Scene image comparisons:
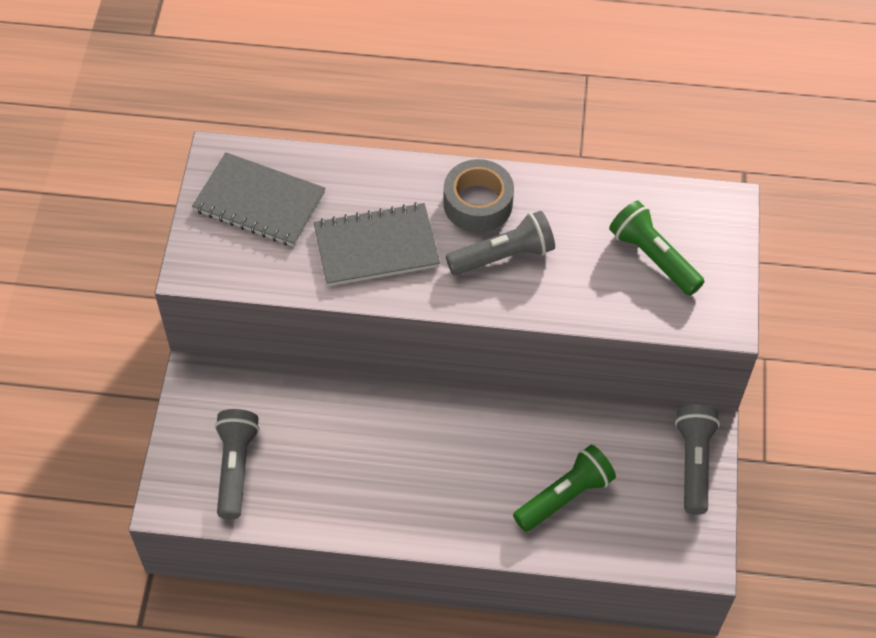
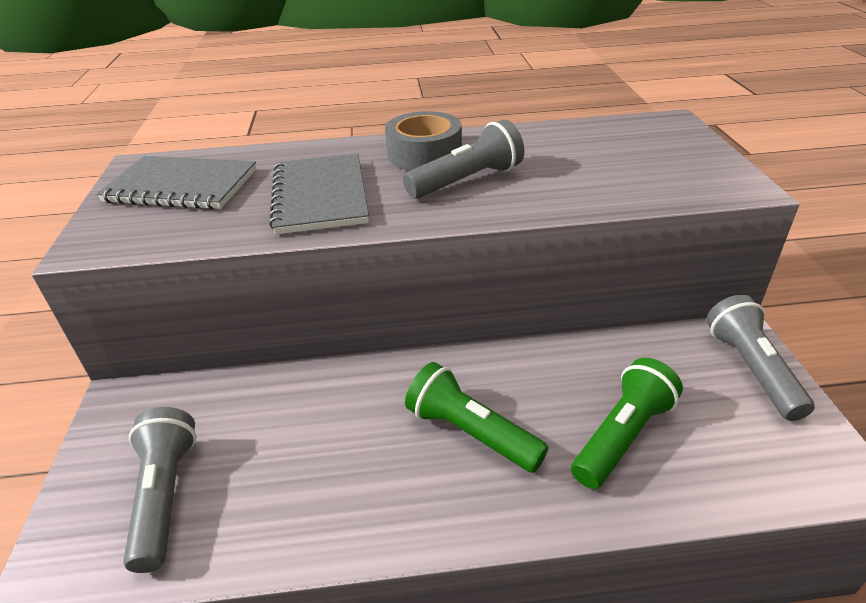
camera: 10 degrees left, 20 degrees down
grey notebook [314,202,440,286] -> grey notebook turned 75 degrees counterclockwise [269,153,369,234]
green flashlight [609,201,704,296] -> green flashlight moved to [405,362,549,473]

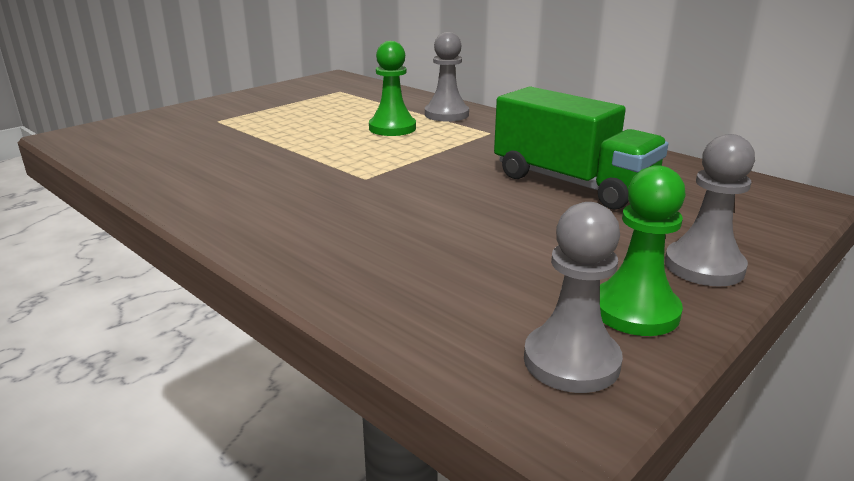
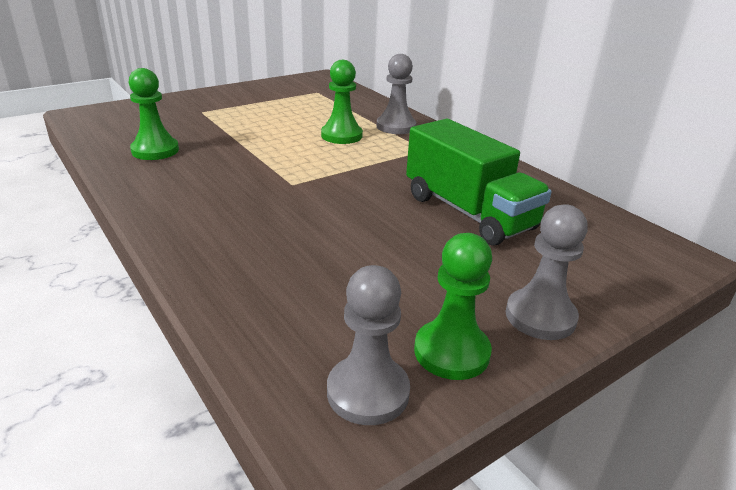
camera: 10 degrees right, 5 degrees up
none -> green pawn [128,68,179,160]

ASSIGNMENT:
The lines to return are those with the string "degrees" in them; copy each from the entries above.

RESPONSE TO THIS TASK:
camera: 10 degrees left, 20 degrees down
grey notebook [314,202,440,286] -> grey notebook turned 75 degrees counterclockwise [269,153,369,234]
camera: 10 degrees right, 5 degrees up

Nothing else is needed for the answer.